TASK GOAL >>
Retype, without any change, the first line of the records and every line after it through the one containing "change=moved; old=yellow runevaluk;".

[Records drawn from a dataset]
_ _ _ _

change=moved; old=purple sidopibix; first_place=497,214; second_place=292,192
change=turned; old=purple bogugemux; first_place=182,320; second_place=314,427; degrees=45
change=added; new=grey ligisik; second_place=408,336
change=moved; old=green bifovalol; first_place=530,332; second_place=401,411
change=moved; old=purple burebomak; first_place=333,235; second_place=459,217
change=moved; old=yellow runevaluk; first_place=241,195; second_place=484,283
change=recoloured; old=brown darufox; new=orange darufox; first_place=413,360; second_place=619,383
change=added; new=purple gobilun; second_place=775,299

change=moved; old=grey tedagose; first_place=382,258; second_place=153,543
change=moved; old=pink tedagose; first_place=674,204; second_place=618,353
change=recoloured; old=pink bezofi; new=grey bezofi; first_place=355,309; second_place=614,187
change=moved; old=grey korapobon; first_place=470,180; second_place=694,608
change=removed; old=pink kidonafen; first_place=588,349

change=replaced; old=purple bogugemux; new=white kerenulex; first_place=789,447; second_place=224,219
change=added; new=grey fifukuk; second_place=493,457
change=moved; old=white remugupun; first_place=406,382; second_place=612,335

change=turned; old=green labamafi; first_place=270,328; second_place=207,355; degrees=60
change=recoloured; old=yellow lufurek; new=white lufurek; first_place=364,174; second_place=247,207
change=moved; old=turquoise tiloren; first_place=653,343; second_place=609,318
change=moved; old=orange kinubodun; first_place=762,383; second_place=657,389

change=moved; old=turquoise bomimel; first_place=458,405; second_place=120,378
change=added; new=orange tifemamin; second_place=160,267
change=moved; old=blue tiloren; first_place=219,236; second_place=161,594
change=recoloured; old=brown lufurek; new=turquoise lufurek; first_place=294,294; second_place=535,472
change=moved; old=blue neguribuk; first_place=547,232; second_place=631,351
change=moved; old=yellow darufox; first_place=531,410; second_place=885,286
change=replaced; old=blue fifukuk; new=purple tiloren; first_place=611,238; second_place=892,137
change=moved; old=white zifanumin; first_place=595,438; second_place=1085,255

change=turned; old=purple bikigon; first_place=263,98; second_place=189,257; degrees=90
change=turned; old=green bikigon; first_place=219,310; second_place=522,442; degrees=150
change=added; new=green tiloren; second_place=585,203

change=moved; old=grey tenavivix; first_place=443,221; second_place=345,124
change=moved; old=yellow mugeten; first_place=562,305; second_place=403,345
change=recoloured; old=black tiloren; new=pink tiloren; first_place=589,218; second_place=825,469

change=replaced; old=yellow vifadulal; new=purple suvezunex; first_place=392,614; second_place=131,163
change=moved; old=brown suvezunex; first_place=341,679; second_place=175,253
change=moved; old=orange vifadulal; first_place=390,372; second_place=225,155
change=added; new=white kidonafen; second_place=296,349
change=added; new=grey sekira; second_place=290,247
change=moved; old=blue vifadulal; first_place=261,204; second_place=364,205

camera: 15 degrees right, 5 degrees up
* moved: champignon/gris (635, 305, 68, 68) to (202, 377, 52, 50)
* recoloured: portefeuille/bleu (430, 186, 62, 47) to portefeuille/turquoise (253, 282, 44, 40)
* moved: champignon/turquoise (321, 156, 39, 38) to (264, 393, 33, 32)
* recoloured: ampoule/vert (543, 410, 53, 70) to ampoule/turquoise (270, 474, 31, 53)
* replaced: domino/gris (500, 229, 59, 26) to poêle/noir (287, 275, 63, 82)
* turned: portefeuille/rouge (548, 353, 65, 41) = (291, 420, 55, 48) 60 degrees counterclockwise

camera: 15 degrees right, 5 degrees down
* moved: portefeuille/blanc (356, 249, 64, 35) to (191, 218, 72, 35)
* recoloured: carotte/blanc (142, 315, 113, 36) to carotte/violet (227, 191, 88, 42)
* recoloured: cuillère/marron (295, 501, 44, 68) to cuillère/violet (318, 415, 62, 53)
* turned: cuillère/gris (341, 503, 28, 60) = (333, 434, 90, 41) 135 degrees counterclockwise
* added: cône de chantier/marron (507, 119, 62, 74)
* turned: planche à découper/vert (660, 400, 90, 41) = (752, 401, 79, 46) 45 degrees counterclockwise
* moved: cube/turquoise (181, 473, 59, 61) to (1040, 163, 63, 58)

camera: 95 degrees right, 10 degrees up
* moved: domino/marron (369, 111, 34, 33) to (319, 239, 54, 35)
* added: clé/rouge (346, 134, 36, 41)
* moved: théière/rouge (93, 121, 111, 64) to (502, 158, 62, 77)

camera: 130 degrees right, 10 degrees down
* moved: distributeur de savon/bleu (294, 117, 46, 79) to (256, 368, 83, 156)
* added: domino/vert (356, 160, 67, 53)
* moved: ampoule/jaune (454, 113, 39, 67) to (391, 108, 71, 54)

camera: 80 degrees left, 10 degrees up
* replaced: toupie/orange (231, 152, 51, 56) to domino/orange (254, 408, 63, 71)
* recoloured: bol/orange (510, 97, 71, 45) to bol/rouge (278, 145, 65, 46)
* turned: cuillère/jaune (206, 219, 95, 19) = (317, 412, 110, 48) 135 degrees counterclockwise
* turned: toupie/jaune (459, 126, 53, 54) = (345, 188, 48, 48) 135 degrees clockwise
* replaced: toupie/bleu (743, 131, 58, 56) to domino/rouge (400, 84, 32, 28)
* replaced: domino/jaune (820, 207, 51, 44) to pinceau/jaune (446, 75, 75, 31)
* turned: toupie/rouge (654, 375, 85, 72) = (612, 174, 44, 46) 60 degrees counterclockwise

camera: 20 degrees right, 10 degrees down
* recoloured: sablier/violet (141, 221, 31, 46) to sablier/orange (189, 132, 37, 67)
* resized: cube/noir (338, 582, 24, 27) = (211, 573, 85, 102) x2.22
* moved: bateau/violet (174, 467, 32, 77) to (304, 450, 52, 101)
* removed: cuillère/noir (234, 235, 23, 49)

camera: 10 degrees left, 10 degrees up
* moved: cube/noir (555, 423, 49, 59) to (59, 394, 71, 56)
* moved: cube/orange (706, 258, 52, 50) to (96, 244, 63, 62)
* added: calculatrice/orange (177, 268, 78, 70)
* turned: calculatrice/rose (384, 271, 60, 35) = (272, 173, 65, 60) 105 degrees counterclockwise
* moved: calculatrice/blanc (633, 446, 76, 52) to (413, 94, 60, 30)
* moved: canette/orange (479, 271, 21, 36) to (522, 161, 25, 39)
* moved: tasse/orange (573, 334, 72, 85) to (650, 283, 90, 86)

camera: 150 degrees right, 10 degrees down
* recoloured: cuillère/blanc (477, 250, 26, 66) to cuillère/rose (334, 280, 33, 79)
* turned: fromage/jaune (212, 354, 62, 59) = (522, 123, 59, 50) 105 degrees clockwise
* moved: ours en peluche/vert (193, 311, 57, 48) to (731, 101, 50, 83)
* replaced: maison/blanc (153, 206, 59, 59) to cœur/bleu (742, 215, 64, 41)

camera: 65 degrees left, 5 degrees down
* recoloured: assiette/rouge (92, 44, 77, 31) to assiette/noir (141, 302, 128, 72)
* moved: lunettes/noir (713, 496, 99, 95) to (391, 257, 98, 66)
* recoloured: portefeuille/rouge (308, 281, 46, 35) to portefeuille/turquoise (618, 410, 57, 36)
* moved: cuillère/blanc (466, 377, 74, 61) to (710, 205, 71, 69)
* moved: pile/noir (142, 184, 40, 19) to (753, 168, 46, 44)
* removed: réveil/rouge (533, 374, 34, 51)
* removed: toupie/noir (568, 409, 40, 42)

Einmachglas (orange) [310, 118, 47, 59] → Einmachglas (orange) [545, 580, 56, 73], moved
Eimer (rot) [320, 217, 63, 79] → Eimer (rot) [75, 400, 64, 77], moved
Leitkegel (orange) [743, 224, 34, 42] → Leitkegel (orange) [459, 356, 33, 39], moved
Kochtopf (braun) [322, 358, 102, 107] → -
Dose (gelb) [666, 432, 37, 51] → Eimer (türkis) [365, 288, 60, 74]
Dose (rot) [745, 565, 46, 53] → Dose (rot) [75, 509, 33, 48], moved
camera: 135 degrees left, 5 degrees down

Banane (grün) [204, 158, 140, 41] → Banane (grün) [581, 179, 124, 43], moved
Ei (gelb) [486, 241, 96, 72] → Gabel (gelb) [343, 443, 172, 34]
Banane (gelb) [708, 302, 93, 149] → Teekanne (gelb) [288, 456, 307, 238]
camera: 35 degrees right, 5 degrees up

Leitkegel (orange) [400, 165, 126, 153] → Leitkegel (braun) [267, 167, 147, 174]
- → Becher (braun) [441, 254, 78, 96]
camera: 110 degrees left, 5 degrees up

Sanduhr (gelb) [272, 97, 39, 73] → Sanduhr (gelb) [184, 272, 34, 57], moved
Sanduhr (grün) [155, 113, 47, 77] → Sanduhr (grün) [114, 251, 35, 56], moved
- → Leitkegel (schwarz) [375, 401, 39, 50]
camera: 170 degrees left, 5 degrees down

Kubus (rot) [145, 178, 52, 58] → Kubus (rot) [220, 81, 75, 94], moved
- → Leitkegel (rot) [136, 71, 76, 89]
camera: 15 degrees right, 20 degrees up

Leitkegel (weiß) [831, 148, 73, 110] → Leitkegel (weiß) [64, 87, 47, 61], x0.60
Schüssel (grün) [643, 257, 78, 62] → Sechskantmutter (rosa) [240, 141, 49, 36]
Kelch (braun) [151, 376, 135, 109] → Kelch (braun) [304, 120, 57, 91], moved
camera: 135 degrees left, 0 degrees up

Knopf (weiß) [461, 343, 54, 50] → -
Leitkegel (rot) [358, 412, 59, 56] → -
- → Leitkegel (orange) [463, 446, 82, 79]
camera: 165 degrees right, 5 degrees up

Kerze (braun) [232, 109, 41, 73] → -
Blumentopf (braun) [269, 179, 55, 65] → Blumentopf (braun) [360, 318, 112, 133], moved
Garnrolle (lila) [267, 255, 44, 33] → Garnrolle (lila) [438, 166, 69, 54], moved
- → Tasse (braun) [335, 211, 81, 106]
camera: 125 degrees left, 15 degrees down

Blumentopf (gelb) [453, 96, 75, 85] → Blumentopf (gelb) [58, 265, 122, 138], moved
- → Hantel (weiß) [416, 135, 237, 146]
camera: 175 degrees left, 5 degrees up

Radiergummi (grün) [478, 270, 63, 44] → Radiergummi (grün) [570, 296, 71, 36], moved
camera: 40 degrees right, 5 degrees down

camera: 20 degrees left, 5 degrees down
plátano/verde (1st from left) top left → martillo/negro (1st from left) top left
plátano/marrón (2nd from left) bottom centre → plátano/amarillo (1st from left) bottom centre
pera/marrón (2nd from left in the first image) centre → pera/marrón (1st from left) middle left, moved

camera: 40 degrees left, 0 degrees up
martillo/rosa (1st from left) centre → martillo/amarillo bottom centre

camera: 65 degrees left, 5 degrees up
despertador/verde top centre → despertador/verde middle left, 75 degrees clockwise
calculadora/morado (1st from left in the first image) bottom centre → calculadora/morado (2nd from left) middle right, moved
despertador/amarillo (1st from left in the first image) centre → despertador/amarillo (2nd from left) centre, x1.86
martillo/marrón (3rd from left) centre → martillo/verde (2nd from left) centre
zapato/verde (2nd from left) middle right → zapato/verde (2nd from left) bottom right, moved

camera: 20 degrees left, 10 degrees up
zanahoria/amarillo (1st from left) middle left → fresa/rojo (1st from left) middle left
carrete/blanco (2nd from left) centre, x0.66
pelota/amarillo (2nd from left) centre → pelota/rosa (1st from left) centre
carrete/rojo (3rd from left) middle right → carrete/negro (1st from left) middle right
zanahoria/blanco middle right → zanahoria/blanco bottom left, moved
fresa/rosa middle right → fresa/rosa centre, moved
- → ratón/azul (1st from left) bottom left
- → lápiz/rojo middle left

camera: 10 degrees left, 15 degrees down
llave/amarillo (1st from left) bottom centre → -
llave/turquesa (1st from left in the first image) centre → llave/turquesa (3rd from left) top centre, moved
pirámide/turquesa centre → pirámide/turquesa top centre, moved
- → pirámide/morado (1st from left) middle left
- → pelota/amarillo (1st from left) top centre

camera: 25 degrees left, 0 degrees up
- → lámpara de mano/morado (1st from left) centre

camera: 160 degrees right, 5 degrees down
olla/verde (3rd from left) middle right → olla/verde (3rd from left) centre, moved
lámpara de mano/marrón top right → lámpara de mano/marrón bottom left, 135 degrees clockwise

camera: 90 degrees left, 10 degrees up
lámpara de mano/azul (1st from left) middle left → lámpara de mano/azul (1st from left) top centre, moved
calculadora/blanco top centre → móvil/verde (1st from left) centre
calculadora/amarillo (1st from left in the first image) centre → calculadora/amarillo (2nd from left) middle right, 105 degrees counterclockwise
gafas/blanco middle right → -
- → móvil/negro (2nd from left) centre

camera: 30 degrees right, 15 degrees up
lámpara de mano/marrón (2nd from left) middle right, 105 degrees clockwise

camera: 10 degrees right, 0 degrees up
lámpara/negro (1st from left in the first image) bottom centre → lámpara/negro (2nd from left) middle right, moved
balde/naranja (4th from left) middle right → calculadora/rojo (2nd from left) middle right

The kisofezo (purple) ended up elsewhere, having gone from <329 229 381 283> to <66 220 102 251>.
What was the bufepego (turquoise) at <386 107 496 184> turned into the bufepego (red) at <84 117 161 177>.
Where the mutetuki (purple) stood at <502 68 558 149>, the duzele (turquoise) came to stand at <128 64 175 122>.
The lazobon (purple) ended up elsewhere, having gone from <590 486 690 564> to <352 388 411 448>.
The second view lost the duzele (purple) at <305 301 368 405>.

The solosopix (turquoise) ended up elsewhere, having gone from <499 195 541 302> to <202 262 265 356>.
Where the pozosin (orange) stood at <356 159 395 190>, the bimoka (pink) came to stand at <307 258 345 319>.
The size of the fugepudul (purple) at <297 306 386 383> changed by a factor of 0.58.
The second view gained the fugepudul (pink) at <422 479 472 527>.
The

_ _ _ _

THE ANSWER >>
change=moved; old=purple sidopibix; first_place=497,214; second_place=292,192
change=turned; old=purple bogugemux; first_place=182,320; second_place=314,427; degrees=45
change=added; new=grey ligisik; second_place=408,336
change=moved; old=green bifovalol; first_place=530,332; second_place=401,411
change=moved; old=purple burebomak; first_place=333,235; second_place=459,217
change=moved; old=yellow runevaluk; first_place=241,195; second_place=484,283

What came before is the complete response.